- **YOUR ASSIGNMENT**
In the records, find each line where "toothbrush" occurs, and copy it.

- **INFORMATION SUPPLIED**
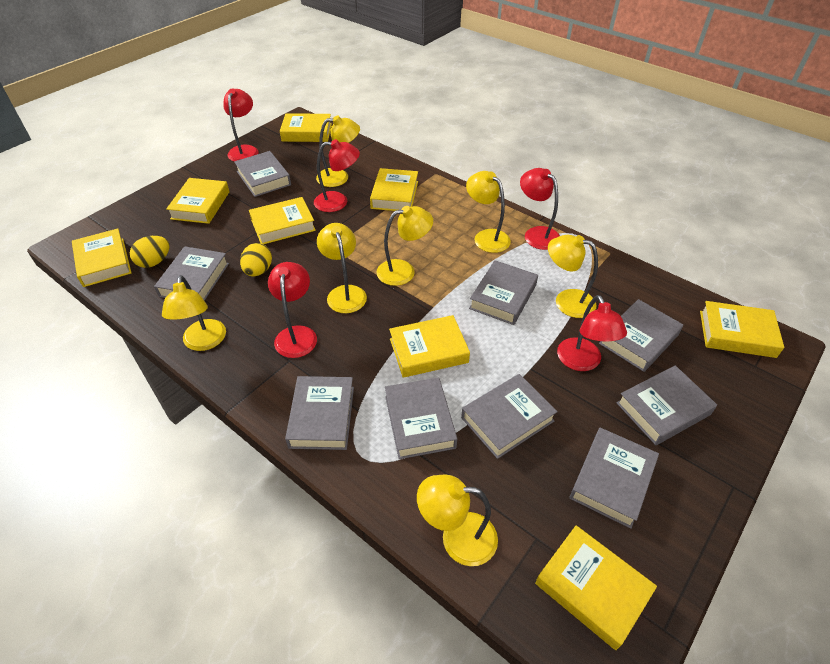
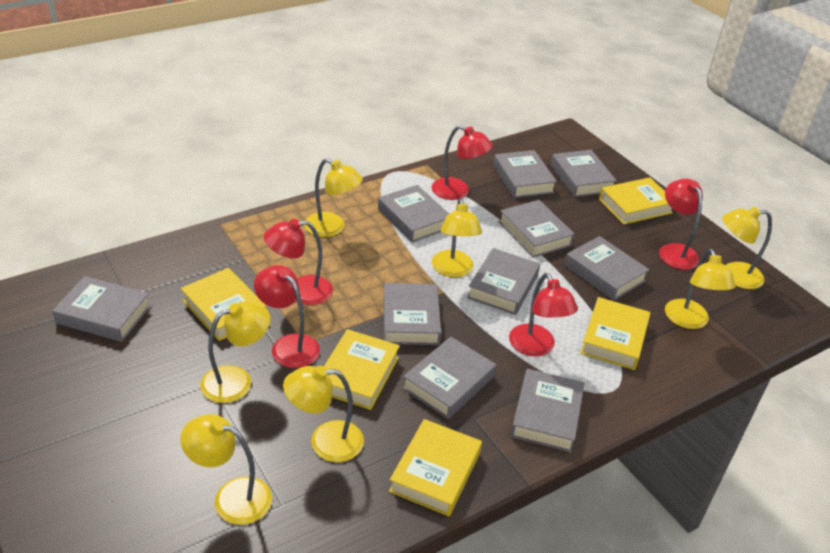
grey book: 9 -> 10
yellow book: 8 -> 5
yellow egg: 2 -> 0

--

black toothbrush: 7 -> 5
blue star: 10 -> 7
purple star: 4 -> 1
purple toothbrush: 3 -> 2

- **RESPONSE TO THIS TASK**
black toothbrush: 7 -> 5
purple toothbrush: 3 -> 2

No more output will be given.